Output nothing but the lines from the one holding "green carton: 1 -> 3" to the end of the listing. Reproduce them exactly, without the pictures.

(Data begins)

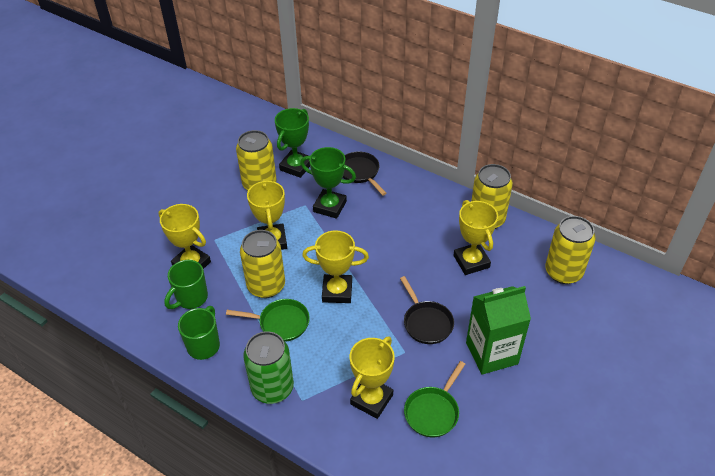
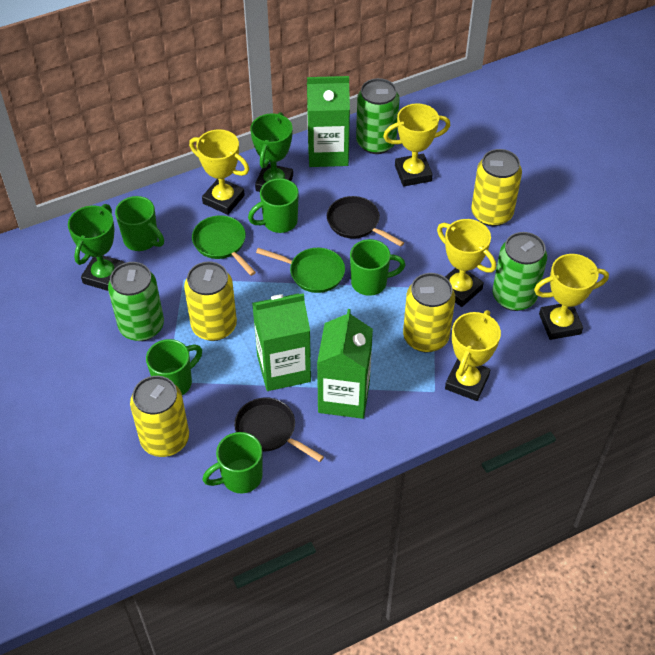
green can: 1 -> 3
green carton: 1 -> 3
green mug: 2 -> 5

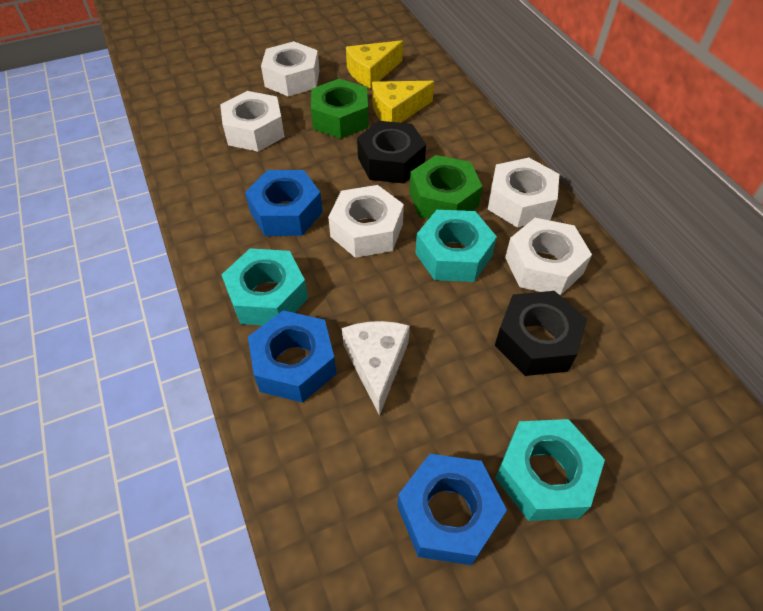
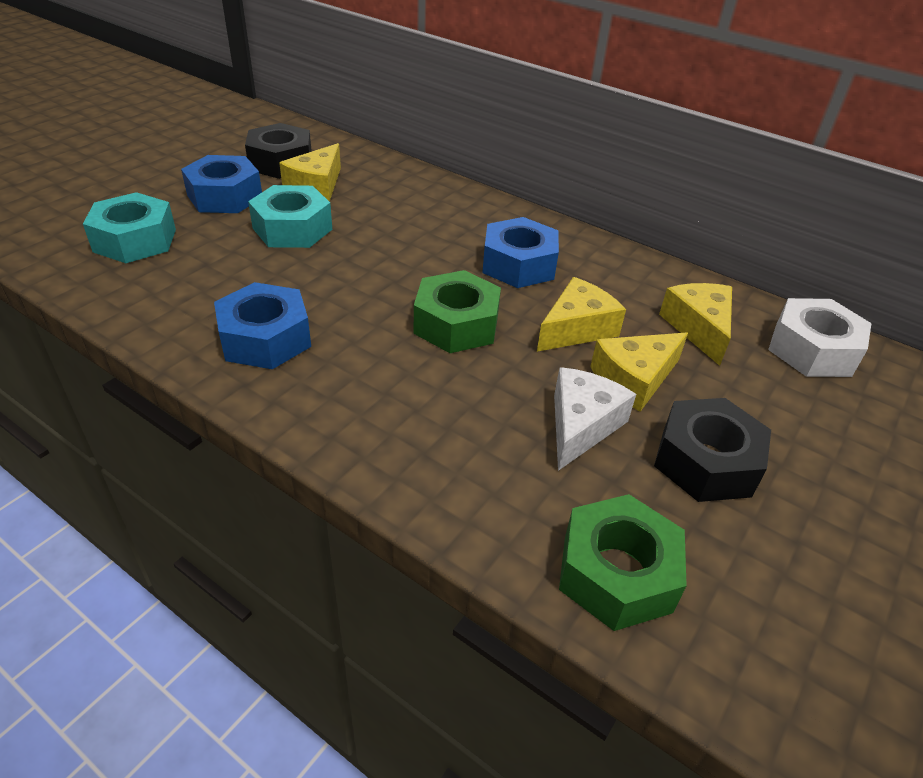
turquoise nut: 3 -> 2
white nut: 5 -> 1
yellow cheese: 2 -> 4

(Data ends)

**Answer to this problem:**
green carton: 1 -> 3
green mug: 2 -> 5

turquoise nut: 3 -> 2
white nut: 5 -> 1
yellow cheese: 2 -> 4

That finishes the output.